# [Exercise data]

-------------------------

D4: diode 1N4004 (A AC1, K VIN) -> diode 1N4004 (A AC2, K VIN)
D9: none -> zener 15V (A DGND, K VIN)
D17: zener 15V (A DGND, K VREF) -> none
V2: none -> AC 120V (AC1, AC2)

-------------------------

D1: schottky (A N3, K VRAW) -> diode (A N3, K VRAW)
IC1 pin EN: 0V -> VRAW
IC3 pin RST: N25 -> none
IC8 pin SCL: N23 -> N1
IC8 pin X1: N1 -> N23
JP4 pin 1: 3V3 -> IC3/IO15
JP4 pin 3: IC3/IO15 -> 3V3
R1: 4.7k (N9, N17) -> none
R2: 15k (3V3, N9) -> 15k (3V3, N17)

-------------------------

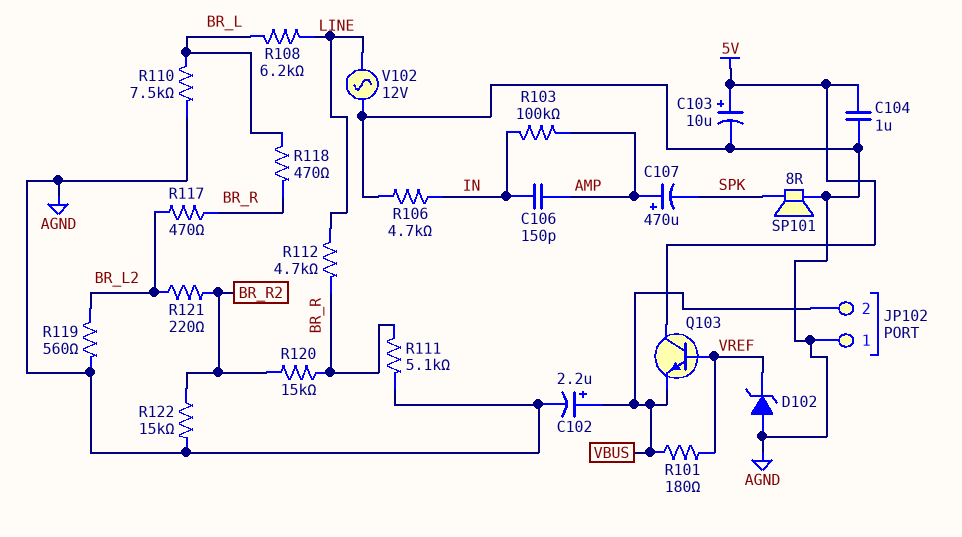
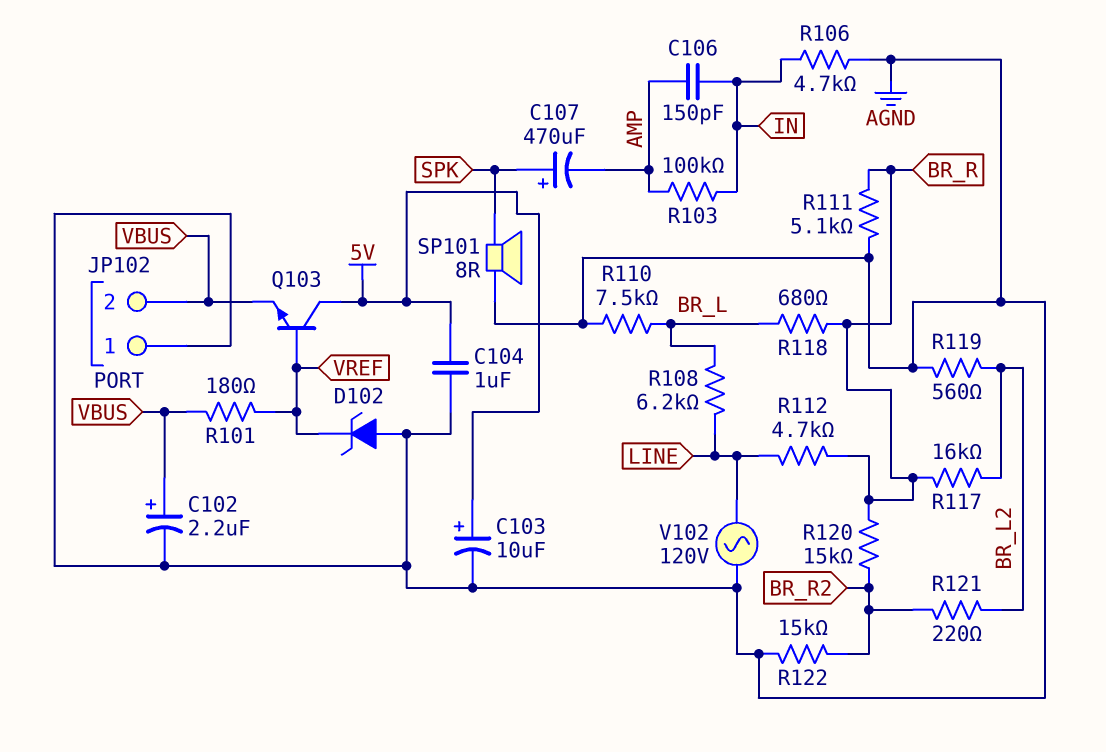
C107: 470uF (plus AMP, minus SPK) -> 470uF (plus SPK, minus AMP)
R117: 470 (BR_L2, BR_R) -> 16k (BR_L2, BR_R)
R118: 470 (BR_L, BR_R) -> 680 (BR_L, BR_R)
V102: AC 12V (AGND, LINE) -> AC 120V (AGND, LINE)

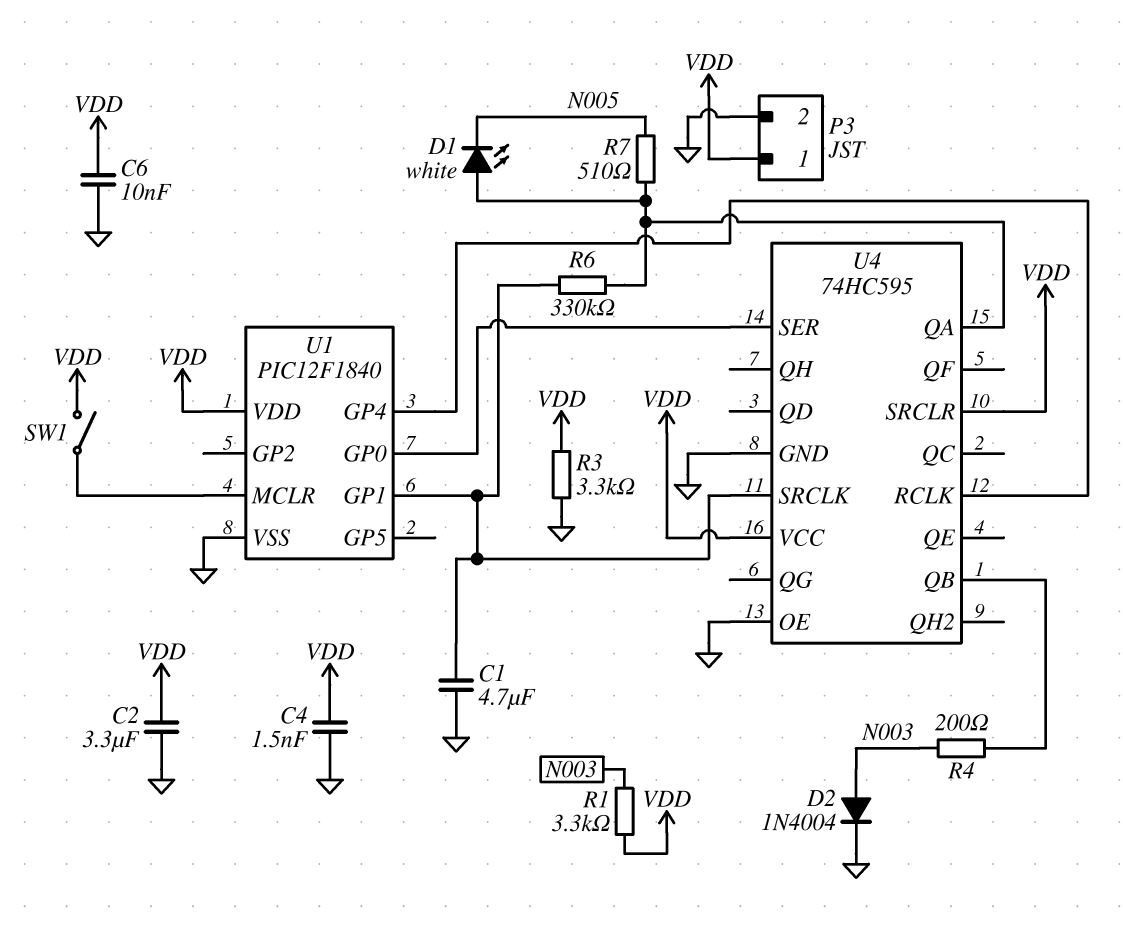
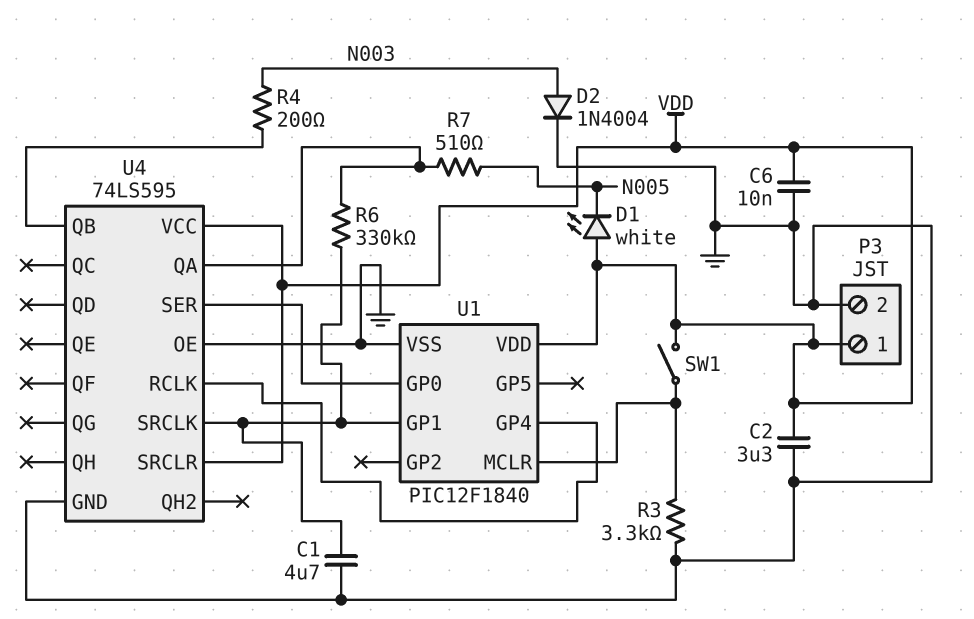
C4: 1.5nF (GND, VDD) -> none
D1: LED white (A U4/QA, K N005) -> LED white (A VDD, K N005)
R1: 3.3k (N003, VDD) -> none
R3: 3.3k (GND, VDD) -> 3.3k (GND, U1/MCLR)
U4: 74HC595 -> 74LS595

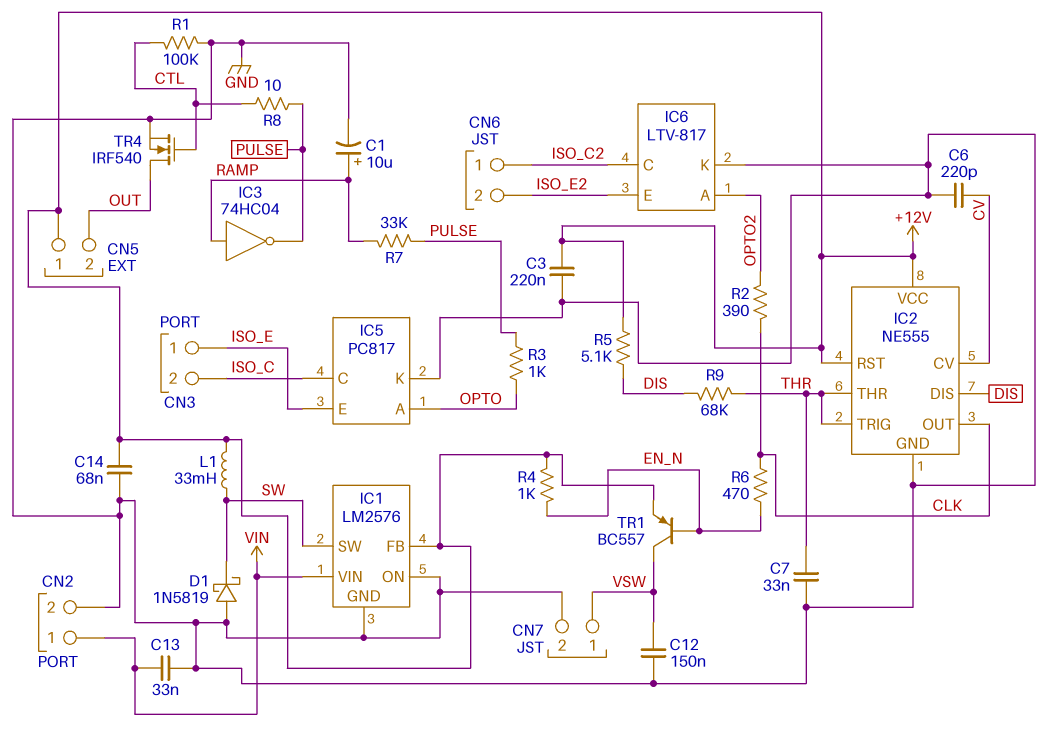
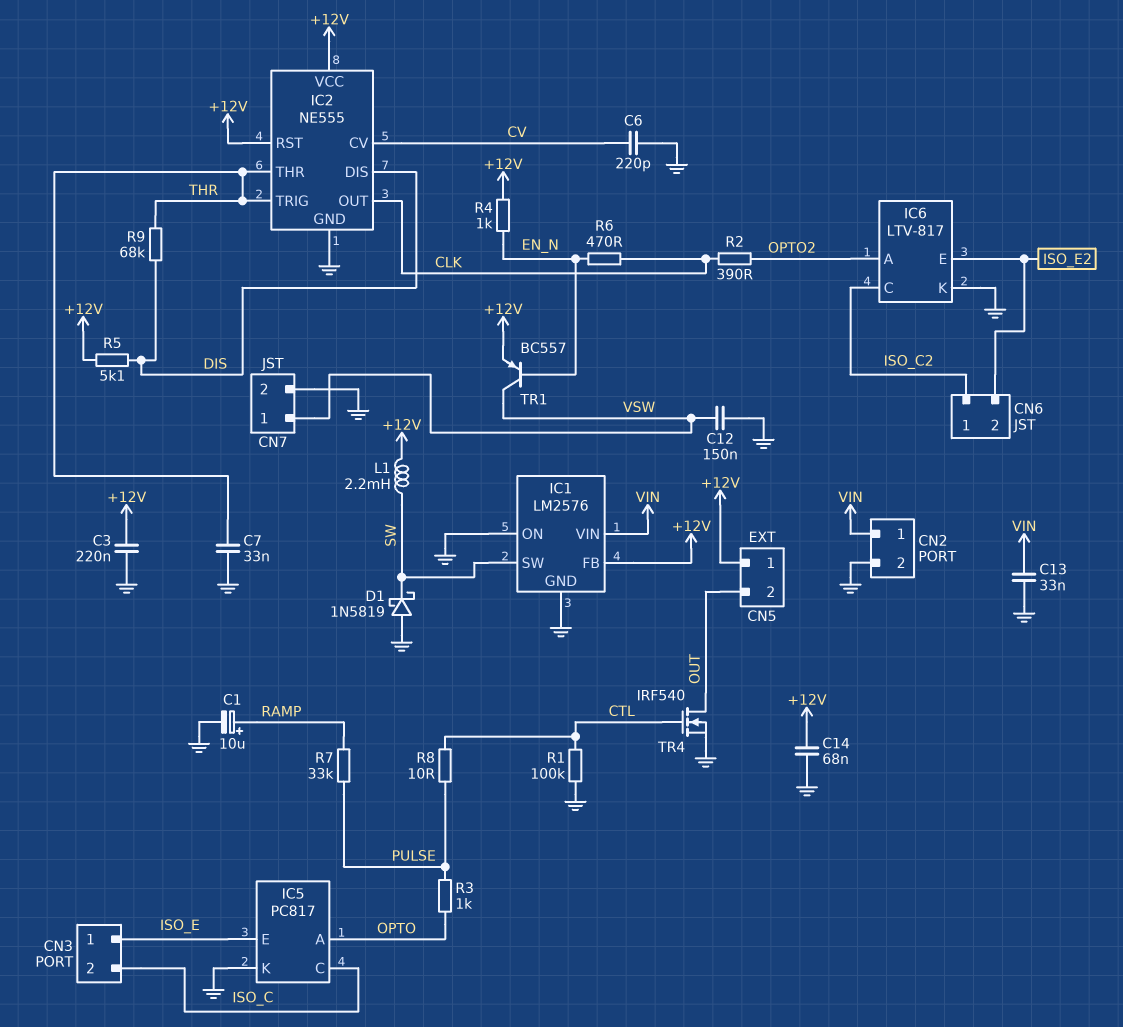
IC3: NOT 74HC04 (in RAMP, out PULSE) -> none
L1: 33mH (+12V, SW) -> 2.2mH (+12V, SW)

-------------------------

# [Problem]
In the lines above, spot each one that contains the word "VRAW" and copy it.

# [Response to the task]
D1: schottky (A N3, K VRAW) -> diode (A N3, K VRAW)
IC1 pin EN: 0V -> VRAW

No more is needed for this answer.